* [WORK INSTRUCTIONS]:
The word "SERVO" may appear in some lines of the data; copy every such line.
BEGIN
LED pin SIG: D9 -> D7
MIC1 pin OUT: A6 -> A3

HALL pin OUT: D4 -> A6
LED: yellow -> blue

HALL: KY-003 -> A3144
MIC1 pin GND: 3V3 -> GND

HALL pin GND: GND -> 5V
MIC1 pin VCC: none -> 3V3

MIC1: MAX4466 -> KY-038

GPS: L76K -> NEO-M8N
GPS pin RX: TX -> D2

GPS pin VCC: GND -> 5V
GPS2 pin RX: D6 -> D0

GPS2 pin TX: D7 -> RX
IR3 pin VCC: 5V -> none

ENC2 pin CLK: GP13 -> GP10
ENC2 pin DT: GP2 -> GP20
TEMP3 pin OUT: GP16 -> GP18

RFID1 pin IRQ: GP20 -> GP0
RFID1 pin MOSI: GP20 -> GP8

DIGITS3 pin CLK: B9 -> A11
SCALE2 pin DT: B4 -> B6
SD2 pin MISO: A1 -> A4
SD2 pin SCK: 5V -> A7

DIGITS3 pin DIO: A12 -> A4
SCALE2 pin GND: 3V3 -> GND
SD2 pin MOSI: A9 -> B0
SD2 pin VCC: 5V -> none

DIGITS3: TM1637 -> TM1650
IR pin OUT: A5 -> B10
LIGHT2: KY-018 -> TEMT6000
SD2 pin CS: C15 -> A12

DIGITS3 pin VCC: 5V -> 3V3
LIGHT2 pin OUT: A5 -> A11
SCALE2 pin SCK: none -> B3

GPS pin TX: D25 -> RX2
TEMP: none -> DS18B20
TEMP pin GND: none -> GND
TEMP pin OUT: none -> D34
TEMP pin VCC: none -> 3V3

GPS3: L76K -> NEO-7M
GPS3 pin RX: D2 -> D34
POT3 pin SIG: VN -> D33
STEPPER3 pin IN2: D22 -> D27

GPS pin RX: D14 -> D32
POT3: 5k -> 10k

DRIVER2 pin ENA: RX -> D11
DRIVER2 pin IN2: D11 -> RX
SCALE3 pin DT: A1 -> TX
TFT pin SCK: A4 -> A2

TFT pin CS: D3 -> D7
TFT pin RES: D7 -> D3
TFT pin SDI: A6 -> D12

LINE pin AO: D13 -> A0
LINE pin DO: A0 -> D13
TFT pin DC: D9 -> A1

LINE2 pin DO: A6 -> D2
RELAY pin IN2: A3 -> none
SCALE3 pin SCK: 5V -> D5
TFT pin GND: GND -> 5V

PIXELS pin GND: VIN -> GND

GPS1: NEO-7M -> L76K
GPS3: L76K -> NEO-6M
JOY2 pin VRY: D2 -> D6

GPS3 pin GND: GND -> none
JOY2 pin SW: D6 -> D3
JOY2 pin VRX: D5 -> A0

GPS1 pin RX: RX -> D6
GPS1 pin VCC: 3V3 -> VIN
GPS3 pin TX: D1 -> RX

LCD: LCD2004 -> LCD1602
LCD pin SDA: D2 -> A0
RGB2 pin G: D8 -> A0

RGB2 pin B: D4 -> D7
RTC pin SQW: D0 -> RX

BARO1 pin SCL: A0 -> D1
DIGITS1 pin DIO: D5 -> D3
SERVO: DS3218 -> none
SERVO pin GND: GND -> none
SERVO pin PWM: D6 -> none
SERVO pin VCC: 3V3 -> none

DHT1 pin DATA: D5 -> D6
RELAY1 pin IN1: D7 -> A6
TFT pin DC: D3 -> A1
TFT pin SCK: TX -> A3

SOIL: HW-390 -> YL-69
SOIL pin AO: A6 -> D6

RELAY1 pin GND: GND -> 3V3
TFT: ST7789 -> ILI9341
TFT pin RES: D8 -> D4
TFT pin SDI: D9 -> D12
END
* [RESPONSE FOR THIS EXERCISE]:
SERVO: DS3218 -> none
SERVO pin GND: GND -> none
SERVO pin PWM: D6 -> none
SERVO pin VCC: 3V3 -> none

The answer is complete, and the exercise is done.